STATED TASK: Count the lines in the material below that contain the string "pastel", treating uppercase and lowercase as different. Reply with the number alone.

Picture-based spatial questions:
..............................

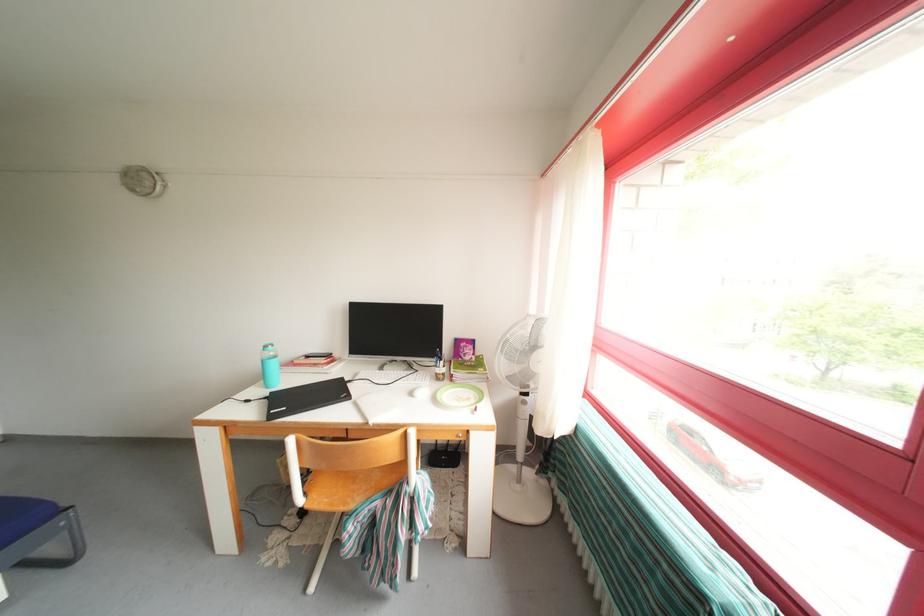
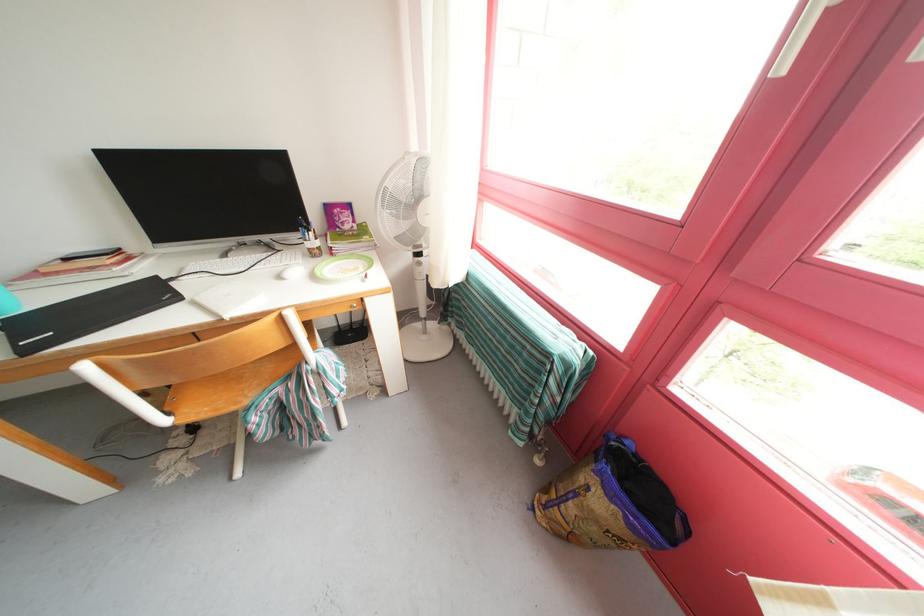
The point at [321,501] is marked in the first image. Where is the corresponding point in the second image?

(191, 416)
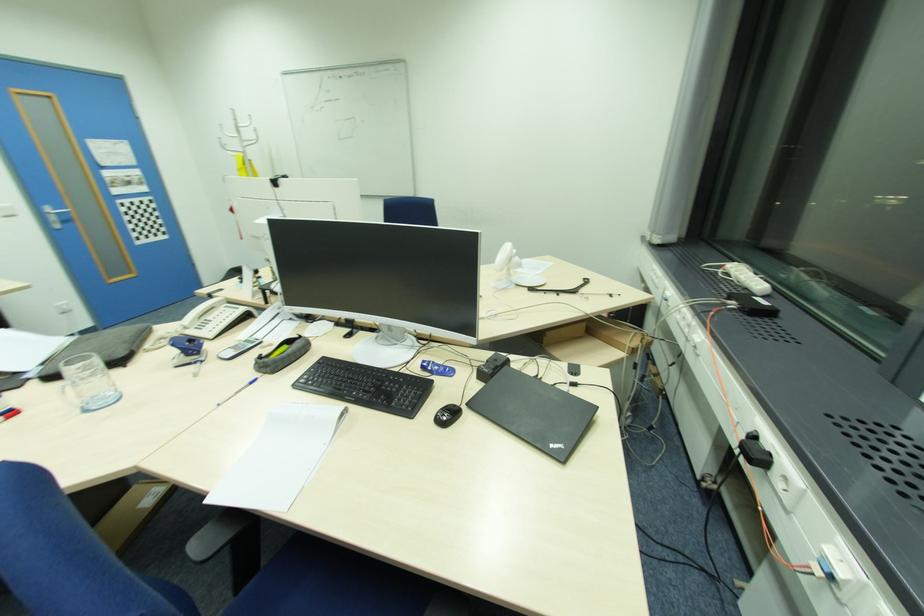
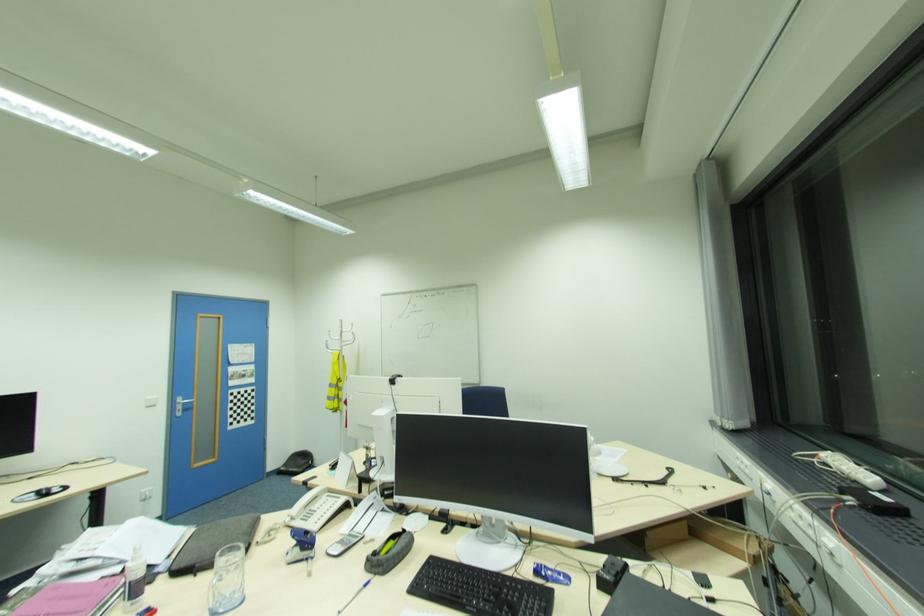
Where in the second image is the point corresponding to (198,363) from the first image?

(310, 559)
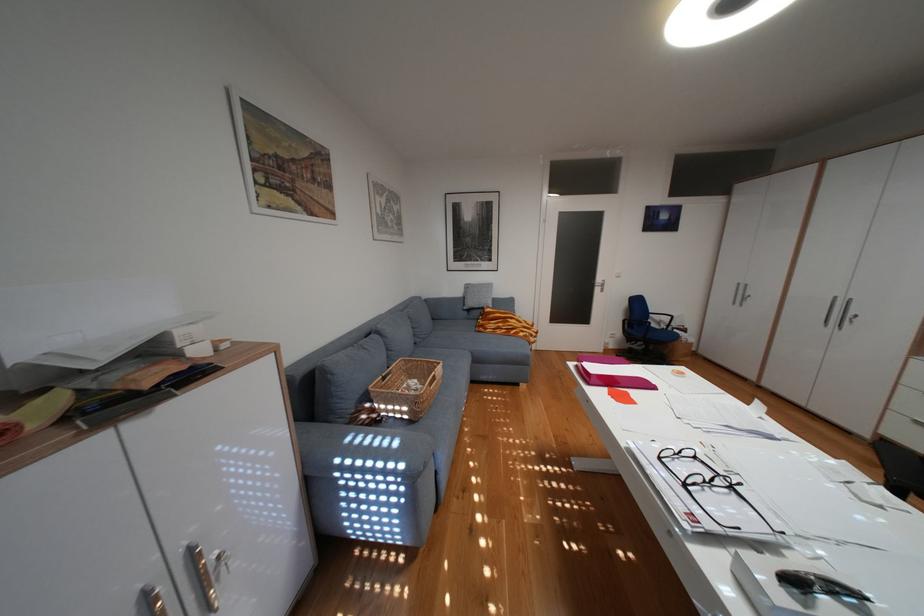
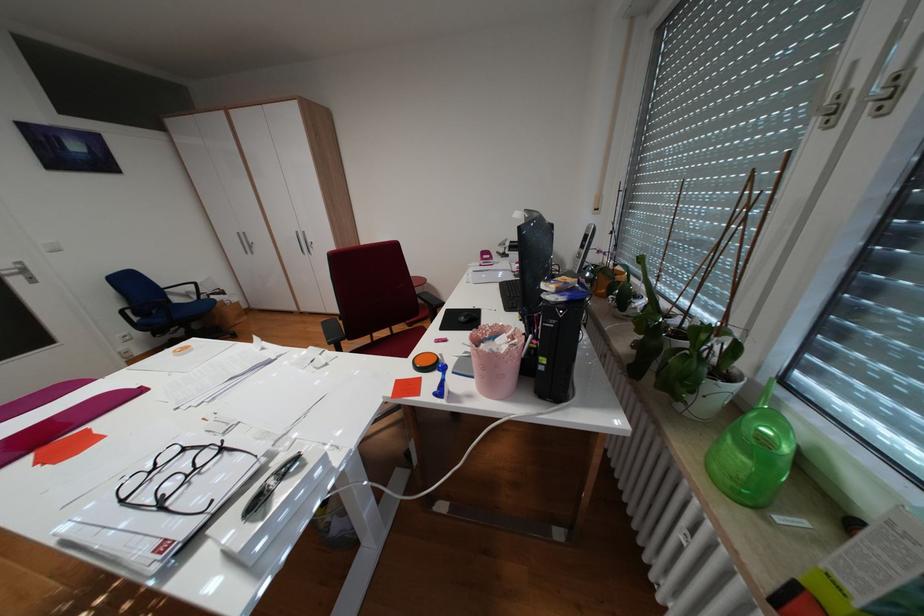
In the second image, find the point that corresponds to point 797,552 in the first image.

(285, 464)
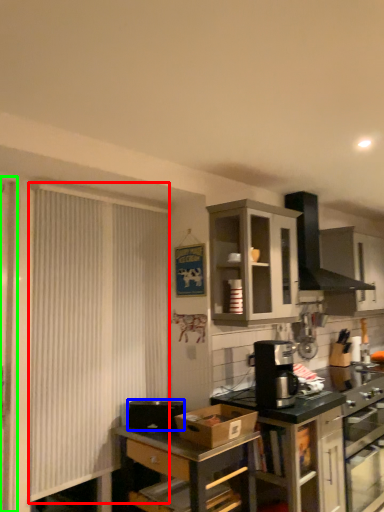
Question: Which is farther away from curtain (highlighted by a red box)? appliance (highlighted by a blue box) or screen door (highlighted by a green box)?

Choices:
 (A) appliance
 (B) screen door

Answer: (A)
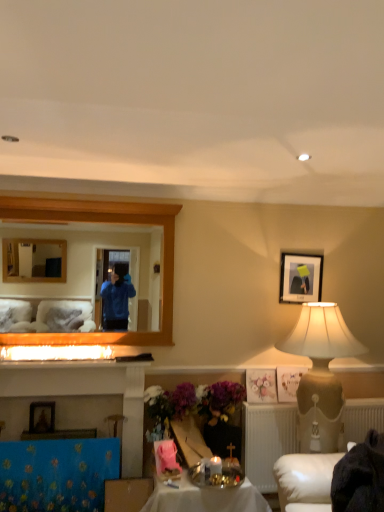
Question: From a real-world perspective, is shiny metallic tray at center positioned above or below wooden picture frame at lower left, placed as the first picture frame when sorted from left to right?

Choices:
 (A) above
 (B) below

Answer: (B)

Question: From the image's perspective, is shiny metallic tray at center located above or below wooden picture frame at lower left, the first picture frame when ordered from bottom to top?

Choices:
 (A) above
 (B) below

Answer: (B)

Question: Which is farther from the wooden frame mirror at upper left?

Choices:
 (A) white textured radiator at lower right
 (B) matte black picture frame at upper right, acting as the 1th picture frame starting from the back
 (C) shiny metallic tray at center
 (D) wooden picture frame at lower left, the 2th picture frame in the top-to-bottom sequence
 (E) pastel floral print at center

Answer: (E)

Question: Estimate the real-world distances between objects in this image. Which object is farther from the beige textured lampshade at right?

Choices:
 (A) wooden picture frame at lower left, the 2th picture frame in the top-to-bottom sequence
 (B) blue fabric tablecloth at lower left
 (C) pastel floral print at center
 (D) shiny metallic tray at center
 (E) wooden frame mirror at upper left

Answer: (A)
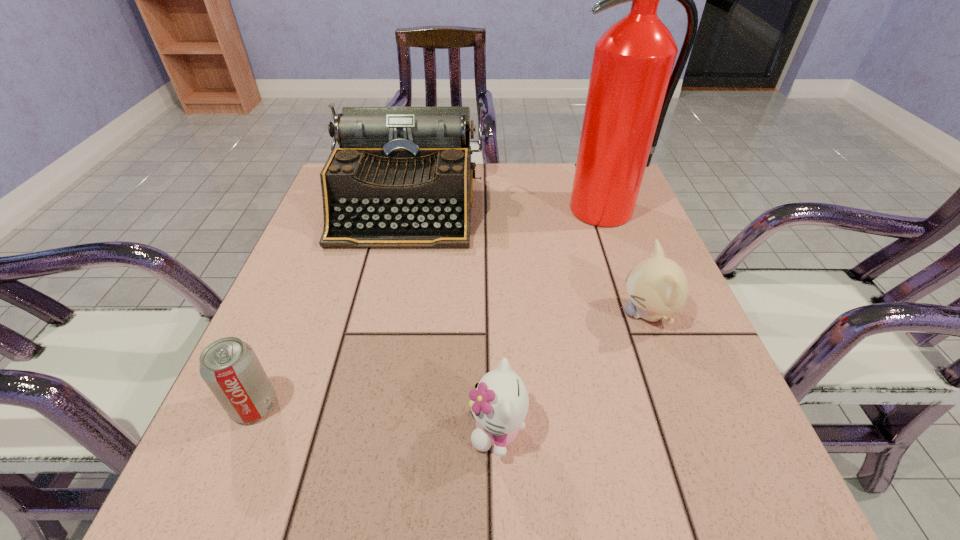
This screenshot has height=540, width=960. I want to click on object that can be found as the closest to the soda can, so click(499, 403).

Select which object appears as the closest to the nearer kitten. Please provide its 2D coordinates. Your answer should be formatted as a tuple, i.e. [(x, y)], where the tuple contains the x and y coordinates of a point satisfying the conditions above.

[(657, 286)]

Find the location of a particular element. The height and width of the screenshot is (540, 960). vacant region that satisfies the following two spatial constraints: 1. on the face of the third farthest object; 2. on the front side of the soda can is located at coordinates (681, 405).

The height and width of the screenshot is (540, 960). Find the location of `vacant space that satisfies the following two spatial constraints: 1. on the face of the right kitten; 2. on the front side of the soda can`. vacant space that satisfies the following two spatial constraints: 1. on the face of the right kitten; 2. on the front side of the soda can is located at coordinates (681, 405).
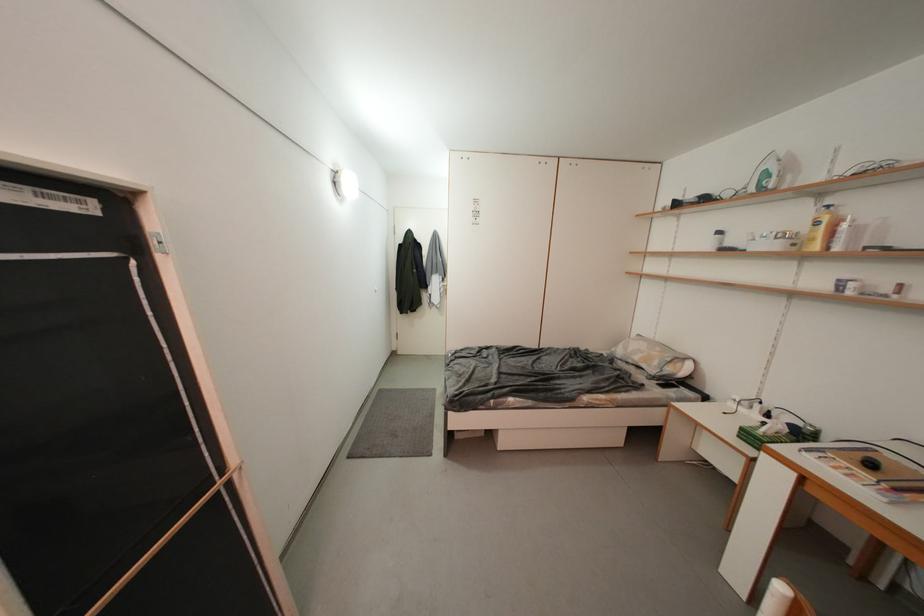
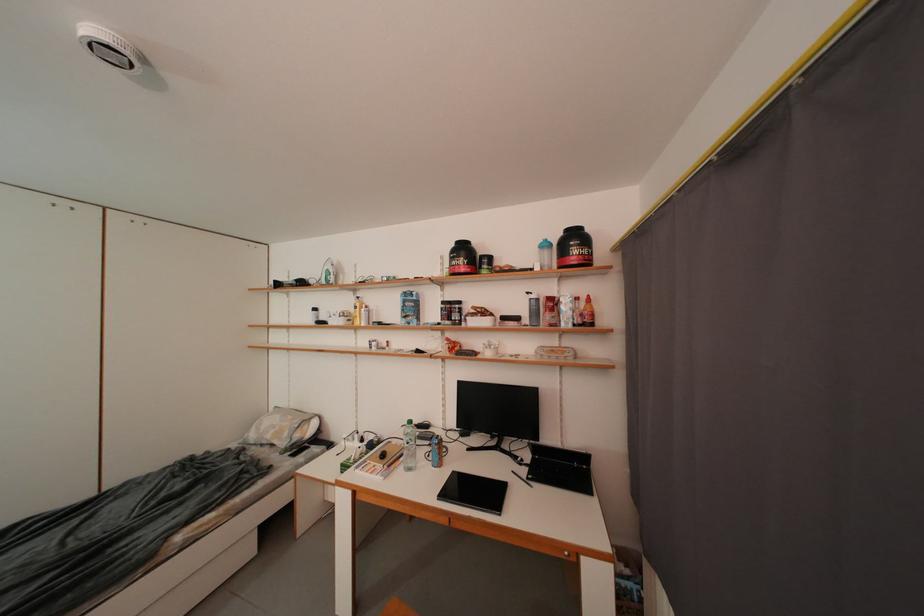
Find the pixel in the second image that matches point (663, 367) in the first image.

(294, 438)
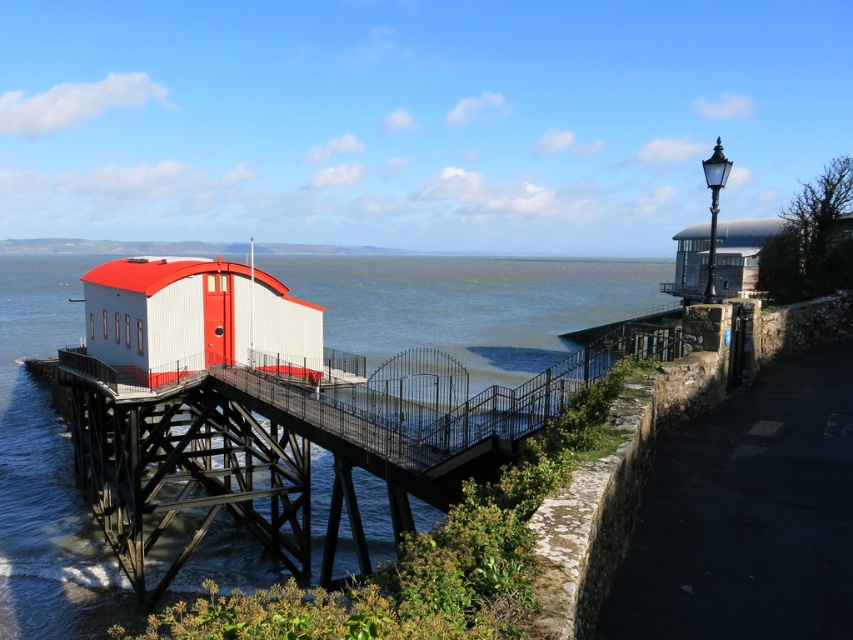
You are a photographer planning to capture the white matte bridge at center and the metallic silver building at upper right in a single shot. Given their sizes in the scene, which object will appear smaller in the final photo?

The white matte bridge at center will appear smaller in the final photo because it occupies less space than the metallic silver building at upper right.

You are standing on the wooden pier near the red and white boathouse and want to cross to the other side. The white matte bridge at center is your only option. Is the bridge directly in front of you, to your left, or to your right?

The white matte bridge at center is located at point (x=299, y=448), which is directly in front of you as it is at the center of the scene.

..............................

RESULT OF THIS EXERCISE: 2